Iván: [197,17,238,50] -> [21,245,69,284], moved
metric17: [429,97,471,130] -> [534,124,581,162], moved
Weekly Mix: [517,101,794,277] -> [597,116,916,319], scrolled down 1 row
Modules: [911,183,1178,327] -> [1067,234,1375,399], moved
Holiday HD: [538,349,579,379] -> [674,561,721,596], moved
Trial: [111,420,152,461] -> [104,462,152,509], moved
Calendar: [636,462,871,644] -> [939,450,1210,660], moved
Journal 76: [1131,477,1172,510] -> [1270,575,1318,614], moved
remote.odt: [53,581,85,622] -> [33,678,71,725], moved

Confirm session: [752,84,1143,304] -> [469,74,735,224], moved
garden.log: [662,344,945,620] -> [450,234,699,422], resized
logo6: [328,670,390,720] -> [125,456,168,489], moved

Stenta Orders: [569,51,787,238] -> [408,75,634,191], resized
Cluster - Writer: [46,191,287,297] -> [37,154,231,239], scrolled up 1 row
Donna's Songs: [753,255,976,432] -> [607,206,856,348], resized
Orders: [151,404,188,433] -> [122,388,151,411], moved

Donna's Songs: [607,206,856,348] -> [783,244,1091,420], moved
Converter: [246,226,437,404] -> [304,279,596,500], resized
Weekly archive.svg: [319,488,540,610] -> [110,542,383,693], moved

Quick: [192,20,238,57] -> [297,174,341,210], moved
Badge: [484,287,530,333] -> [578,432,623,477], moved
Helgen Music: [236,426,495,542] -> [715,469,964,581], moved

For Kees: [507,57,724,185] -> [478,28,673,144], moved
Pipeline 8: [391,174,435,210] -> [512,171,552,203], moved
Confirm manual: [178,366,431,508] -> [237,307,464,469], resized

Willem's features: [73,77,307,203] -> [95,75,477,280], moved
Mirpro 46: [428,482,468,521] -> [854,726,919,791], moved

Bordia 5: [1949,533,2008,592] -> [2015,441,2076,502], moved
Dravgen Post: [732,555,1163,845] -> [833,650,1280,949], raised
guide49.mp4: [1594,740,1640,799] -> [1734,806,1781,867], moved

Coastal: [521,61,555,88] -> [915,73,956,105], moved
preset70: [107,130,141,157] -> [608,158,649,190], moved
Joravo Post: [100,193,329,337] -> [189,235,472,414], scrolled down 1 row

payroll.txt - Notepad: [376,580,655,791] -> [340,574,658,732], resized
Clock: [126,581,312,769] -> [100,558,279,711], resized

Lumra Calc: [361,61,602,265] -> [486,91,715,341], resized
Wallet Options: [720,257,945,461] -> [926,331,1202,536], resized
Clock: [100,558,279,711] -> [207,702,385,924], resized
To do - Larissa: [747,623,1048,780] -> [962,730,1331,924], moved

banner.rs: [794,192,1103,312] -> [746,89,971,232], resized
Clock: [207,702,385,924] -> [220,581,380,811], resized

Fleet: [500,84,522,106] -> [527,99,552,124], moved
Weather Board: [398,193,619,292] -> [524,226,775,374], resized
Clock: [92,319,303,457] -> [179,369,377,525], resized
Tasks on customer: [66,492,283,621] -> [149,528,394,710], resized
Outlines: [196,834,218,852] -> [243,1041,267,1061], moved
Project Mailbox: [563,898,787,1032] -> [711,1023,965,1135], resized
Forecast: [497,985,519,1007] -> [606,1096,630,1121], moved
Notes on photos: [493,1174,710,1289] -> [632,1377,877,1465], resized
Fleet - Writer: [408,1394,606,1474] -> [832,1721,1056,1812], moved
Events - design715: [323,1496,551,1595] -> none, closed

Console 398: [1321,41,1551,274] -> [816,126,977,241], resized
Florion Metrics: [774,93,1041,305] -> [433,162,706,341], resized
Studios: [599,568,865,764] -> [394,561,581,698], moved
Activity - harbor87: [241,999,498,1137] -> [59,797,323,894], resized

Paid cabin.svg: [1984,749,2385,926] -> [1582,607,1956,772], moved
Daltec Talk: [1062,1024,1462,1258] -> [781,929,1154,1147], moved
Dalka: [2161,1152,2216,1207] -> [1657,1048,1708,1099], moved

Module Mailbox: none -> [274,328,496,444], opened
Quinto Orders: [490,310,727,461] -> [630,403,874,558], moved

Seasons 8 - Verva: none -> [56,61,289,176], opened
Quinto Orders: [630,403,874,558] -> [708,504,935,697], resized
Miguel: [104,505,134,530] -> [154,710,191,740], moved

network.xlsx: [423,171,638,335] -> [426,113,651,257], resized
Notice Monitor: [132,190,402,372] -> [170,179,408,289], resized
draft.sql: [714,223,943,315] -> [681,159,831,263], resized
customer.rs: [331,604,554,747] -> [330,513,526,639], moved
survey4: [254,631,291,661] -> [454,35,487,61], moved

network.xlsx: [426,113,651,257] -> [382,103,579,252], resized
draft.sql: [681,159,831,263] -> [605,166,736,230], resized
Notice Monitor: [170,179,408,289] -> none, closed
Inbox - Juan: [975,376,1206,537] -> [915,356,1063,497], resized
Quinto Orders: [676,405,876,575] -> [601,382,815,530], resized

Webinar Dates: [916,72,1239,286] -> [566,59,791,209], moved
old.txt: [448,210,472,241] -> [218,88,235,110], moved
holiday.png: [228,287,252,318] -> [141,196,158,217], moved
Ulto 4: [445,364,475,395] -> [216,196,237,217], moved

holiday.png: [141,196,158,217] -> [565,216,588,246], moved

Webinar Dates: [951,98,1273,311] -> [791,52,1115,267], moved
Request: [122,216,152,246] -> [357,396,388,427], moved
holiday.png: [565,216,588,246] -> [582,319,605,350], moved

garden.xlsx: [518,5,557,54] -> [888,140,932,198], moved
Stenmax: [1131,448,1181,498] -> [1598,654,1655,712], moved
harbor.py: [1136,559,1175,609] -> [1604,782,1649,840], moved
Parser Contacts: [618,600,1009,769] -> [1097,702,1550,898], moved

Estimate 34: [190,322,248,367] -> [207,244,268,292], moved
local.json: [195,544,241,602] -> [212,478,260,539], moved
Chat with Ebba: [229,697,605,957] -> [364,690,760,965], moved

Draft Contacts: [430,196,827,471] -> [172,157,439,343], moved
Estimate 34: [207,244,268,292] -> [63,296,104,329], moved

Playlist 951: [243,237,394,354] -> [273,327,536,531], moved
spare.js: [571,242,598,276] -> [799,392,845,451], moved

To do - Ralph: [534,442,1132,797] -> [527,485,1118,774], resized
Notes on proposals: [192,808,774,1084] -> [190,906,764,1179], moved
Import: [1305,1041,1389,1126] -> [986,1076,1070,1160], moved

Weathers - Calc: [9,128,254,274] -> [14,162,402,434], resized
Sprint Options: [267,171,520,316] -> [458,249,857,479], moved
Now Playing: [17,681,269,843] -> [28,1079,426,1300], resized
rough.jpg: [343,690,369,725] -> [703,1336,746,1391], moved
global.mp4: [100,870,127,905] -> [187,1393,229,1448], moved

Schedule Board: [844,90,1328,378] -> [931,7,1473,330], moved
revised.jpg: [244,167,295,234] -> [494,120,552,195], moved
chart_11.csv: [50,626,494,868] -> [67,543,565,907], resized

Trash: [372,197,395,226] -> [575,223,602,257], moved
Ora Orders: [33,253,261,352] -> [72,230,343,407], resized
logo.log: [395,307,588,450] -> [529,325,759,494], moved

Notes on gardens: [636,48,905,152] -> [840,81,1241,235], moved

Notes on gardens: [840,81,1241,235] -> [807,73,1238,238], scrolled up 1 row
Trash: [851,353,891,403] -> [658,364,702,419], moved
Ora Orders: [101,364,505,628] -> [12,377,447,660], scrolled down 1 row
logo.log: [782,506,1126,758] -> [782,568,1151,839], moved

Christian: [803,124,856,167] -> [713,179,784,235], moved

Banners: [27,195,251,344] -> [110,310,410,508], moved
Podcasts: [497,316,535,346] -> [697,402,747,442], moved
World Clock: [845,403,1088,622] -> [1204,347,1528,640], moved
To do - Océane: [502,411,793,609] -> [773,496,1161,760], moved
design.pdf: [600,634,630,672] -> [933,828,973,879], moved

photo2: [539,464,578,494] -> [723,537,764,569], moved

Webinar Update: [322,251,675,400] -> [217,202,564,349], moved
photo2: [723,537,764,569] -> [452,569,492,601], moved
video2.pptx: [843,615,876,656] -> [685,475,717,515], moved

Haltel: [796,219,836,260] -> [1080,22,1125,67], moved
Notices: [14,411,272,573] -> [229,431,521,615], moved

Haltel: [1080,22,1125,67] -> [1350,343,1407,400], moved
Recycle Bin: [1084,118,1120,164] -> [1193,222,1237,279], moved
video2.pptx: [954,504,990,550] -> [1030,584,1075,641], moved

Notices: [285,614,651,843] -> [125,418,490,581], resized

* * * *

§ WHAT THE EXERCISE ASKS
Where the listing above reaches the line that contains "Request: [122,216,152,246] ->", start retyping, and finish with the line that contains "Parser Contacts: [618,600,1009,769]"; reproduce those lines exactly and no others.

§ OUTPUT FOR THIS TASK
Request: [122,216,152,246] -> [357,396,388,427], moved
holiday.png: [565,216,588,246] -> [582,319,605,350], moved

garden.xlsx: [518,5,557,54] -> [888,140,932,198], moved
Stenmax: [1131,448,1181,498] -> [1598,654,1655,712], moved
harbor.py: [1136,559,1175,609] -> [1604,782,1649,840], moved
Parser Contacts: [618,600,1009,769] -> [1097,702,1550,898], moved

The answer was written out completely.